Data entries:
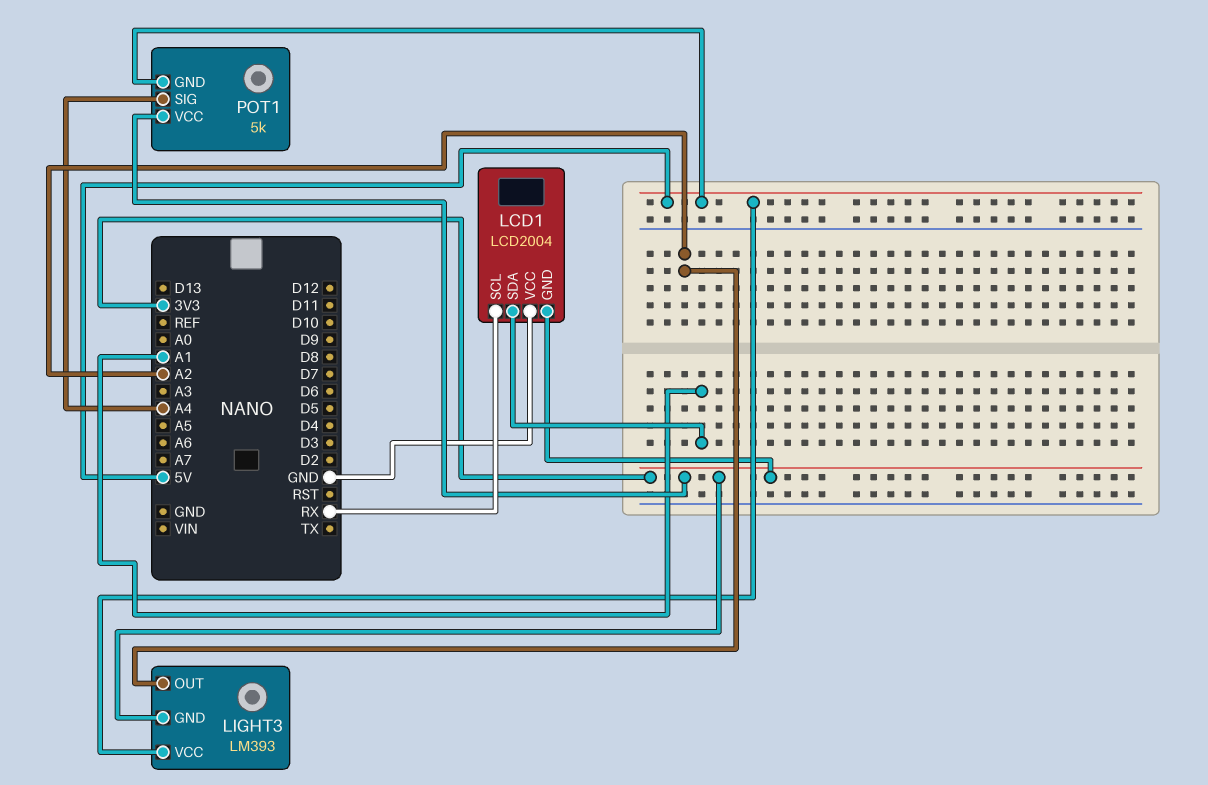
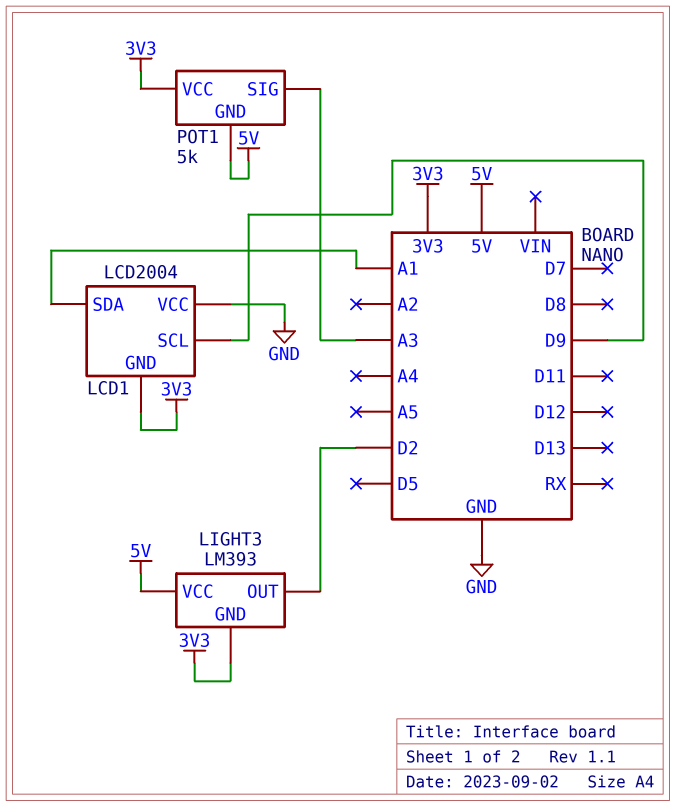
LCD1 pin SCL: RX -> D9
LIGHT3 pin OUT: A2 -> D2
POT1 pin SIG: A4 -> A3

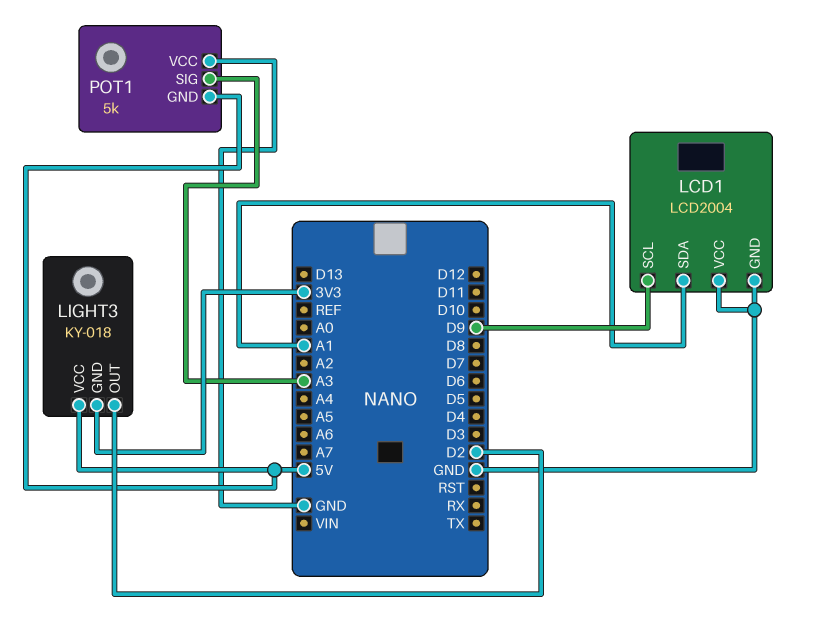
LCD1 pin GND: 3V3 -> GND
LIGHT3: LM393 -> KY-018
POT1 pin VCC: 3V3 -> GND

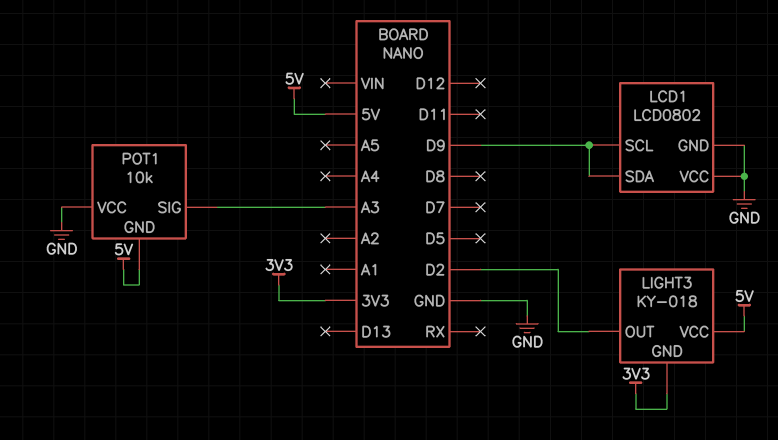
LCD1: LCD2004 -> LCD0802
LCD1 pin SDA: A1 -> D9
POT1: 5k -> 10k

EXERCISE REQUIREMENTS:
Return each line above exactly; any pictures are to be skipped.

FINISHED EXERCISE:
LCD1 pin SCL: RX -> D9
LIGHT3 pin OUT: A2 -> D2
POT1 pin SIG: A4 -> A3

LCD1 pin GND: 3V3 -> GND
LIGHT3: LM393 -> KY-018
POT1 pin VCC: 3V3 -> GND

LCD1: LCD2004 -> LCD0802
LCD1 pin SDA: A1 -> D9
POT1: 5k -> 10k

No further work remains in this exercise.